*** Data for the task ***
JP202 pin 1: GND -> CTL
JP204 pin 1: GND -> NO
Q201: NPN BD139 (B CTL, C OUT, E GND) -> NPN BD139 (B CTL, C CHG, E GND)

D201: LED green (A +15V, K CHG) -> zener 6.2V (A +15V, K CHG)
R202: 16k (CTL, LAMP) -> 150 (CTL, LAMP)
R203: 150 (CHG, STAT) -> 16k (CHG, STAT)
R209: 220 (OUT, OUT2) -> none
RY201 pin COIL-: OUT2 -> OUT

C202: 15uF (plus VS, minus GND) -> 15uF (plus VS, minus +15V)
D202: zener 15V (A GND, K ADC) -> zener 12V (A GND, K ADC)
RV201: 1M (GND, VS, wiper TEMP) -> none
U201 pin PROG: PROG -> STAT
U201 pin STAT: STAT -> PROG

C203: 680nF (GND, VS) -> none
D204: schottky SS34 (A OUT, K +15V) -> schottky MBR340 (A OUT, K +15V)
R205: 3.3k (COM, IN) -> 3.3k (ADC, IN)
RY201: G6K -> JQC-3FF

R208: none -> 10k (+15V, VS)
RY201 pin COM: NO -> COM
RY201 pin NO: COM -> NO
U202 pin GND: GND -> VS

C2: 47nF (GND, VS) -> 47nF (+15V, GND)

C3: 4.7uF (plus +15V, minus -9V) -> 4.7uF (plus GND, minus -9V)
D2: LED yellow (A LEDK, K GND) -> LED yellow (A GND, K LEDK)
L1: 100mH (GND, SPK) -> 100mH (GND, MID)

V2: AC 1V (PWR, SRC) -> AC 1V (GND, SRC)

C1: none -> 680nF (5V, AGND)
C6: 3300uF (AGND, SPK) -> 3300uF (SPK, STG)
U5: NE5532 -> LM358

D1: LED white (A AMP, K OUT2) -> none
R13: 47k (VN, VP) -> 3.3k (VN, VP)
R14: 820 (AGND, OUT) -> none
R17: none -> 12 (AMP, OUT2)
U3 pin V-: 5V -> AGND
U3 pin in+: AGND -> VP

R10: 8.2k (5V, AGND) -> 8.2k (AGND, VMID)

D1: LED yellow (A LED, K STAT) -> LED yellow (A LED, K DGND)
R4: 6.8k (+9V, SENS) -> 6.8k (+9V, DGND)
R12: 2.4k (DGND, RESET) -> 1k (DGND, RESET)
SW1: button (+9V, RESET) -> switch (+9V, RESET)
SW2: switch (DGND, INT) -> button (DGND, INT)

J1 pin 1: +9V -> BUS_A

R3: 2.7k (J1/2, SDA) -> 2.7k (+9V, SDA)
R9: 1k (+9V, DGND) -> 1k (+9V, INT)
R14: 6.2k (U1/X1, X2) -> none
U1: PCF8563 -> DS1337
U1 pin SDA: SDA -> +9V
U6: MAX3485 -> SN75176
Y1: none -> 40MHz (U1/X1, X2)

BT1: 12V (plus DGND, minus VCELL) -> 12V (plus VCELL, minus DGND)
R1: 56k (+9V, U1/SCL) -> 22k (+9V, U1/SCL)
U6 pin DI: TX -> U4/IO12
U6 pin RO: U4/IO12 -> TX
*** End of Data for the task ***
Problem to work on:
Wherever a line of the data holds "button", copy that line.

Exercise response:
SW1: button (+9V, RESET) -> switch (+9V, RESET)
SW2: switch (DGND, INT) -> button (DGND, INT)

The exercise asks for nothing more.